[Rows from a dataset]
--- BEGIN ---

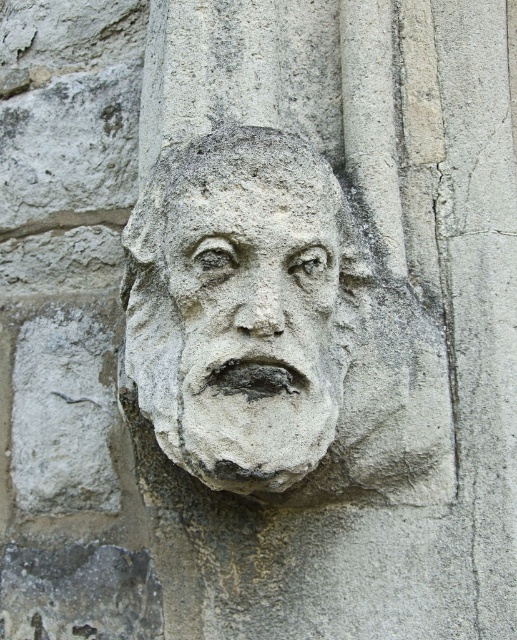
Is point (401, 323) positioned behind point (296, 440)?

Yes, point (401, 323) is behind point (296, 440).

Which of these two, stone face at center or stone textured face at center, stands taller?

Standing taller between the two is stone face at center.

Is point (443, 492) farther from camera compared to point (286, 380)?

That is True.

Where is `stone face at center`? stone face at center is located at coordinates pyautogui.click(x=279, y=332).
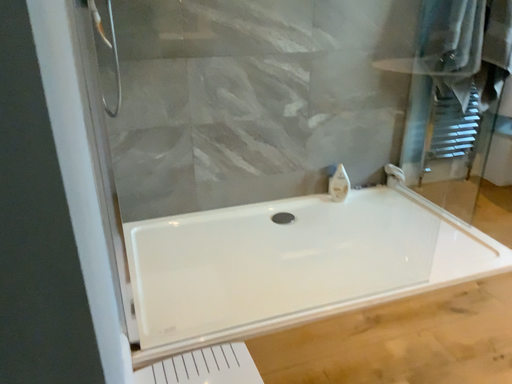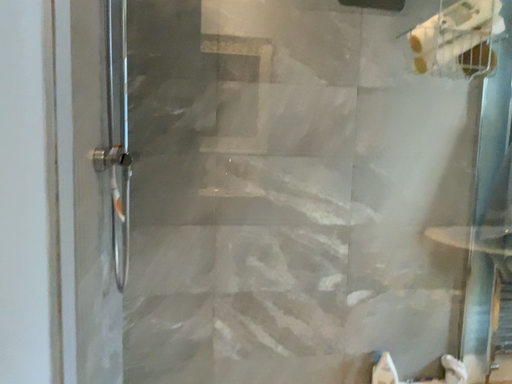
Question: Which way did the camera rotate in the video?

Choices:
 (A) rotated downward
 (B) rotated upward

Answer: (B)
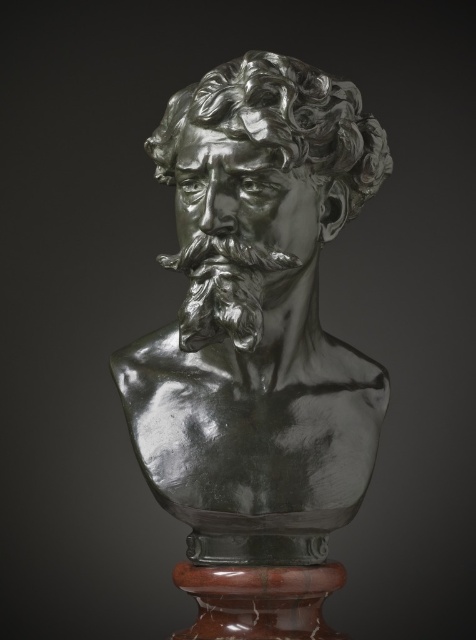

--- END ---

Work to do:
Render the stretch of the records from the line containing "Yes, point (401, 323)" through the end of the records as a JSON list of strings, one string per line, with blank lines left out. Leave the pictures out of the answer.

The answer:
[
  "Yes, point (401, 323) is behind point (296, 440).",
  "Which of these two, stone face at center or stone textured face at center, stands taller?",
  "Standing taller between the two is stone face at center.",
  "Is point (443, 492) farther from camera compared to point (286, 380)?",
  "That is True.",
  "Where is `stone face at center`? stone face at center is located at coordinates pyautogui.click(x=279, y=332).",
  "Question: Which way did the camera rotate in the video?",
  "Choices:",
  " (A) rotated downward",
  " (B) rotated upward",
  "Answer: (B)"
]